#### Source material:
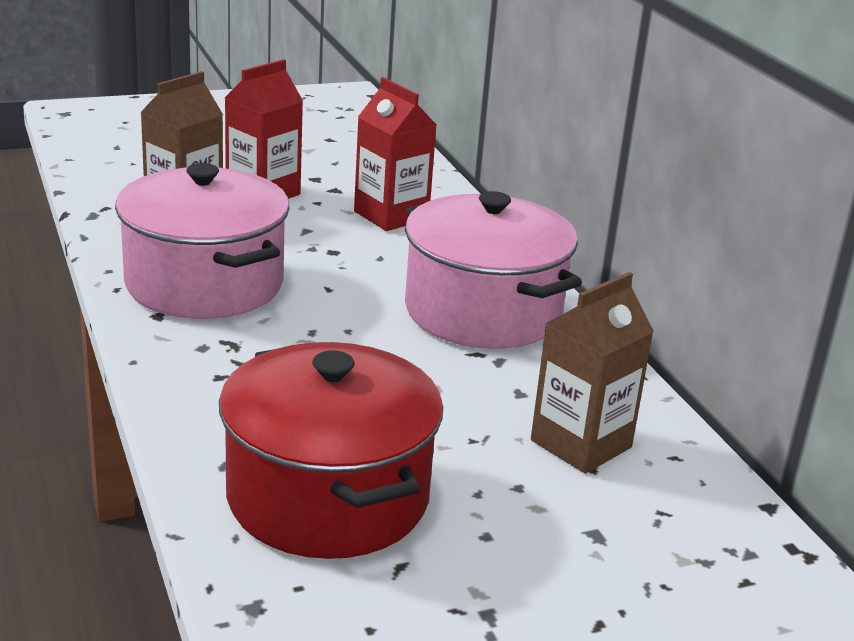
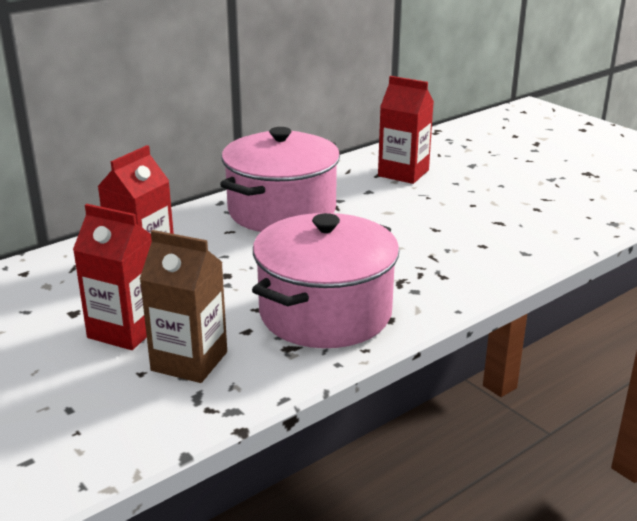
camera: 105 degrees left, 0 degrees up
(328, 497) = (519, 222): red pot -> none
(581, 444) = (403, 173): brown carton -> red carton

#### What the task requires:
Each line, starting with the one that holds "(328, 497) = (519, 222): red pot -> none" and ending with the last line of the listing, is to be restated exactly.

#### Task answer:
(328, 497) = (519, 222): red pot -> none
(581, 444) = (403, 173): brown carton -> red carton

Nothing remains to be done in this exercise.